-- start --

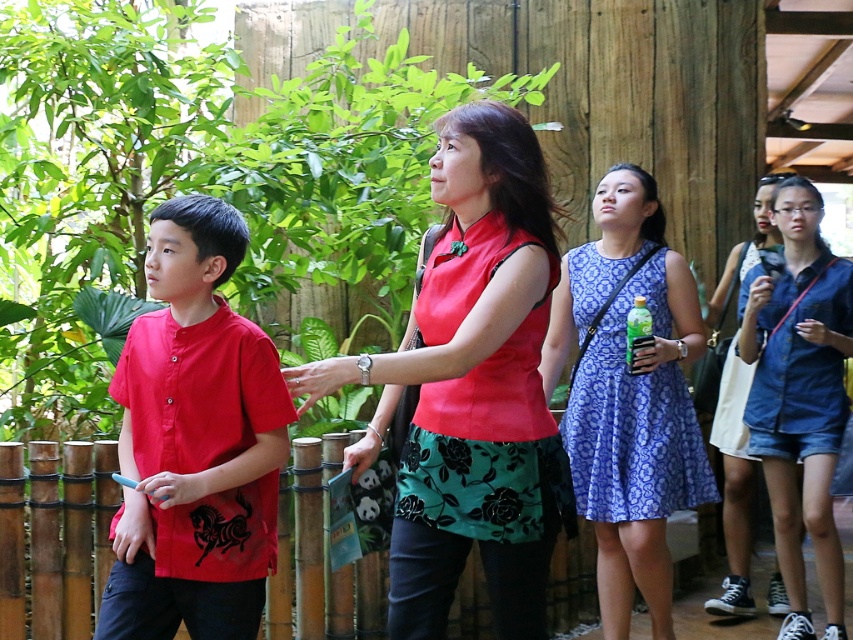
Is point (519, 579) closer to viewer compared to point (726, 284)?

Yes, point (519, 579) is in front of point (726, 284).

Between matte red blouse at center and denim shorts at lower right, which one has less height?

matte red blouse at center is shorter.

Measure the distance between matte red blouse at center and camera.

The distance of matte red blouse at center from camera is 9.69 feet.

Locate an element on the screen. This screenshot has height=640, width=853. matte red blouse at center is located at coordinates (471, 387).

How distant is matte red shirt at left from blue floral dress at center?

matte red shirt at left is 4.95 feet from blue floral dress at center.

Is matte red shirt at left further to the viewer compared to blue floral dress at center?

No.

Between point (137, 458) and point (669, 321), which one is positioned behind?

Positioned behind is point (669, 321).

This screenshot has width=853, height=640. Identify the location of matte red shirt at left. (195, 442).

Is point (625, 420) positioned after point (764, 186)?

No, it is not.

Does blue floral dress at center appear over denim shorts at lower right?

No, blue floral dress at center is not above denim shorts at lower right.

Is point (672, 467) closer to camera compared to point (759, 220)?

Yes, it is.

This screenshot has height=640, width=853. Identify the location of blue floral dress at center. (630, 397).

-- end --

* [Exercise description]: Format the lines of the records, starting at the line containing "matte red blouse at center is shorter." and ending at the line containing "Positioned behind is point (669, 321).", as a JSON list of strings with one string per line and blank lines left out.

* [Correct response]:
[
  "matte red blouse at center is shorter.",
  "Measure the distance between matte red blouse at center and camera.",
  "The distance of matte red blouse at center from camera is 9.69 feet.",
  "Locate an element on the screen. This screenshot has height=640, width=853. matte red blouse at center is located at coordinates (471, 387).",
  "How distant is matte red shirt at left from blue floral dress at center?",
  "matte red shirt at left is 4.95 feet from blue floral dress at center.",
  "Is matte red shirt at left further to the viewer compared to blue floral dress at center?",
  "No.",
  "Between point (137, 458) and point (669, 321), which one is positioned behind?",
  "Positioned behind is point (669, 321)."
]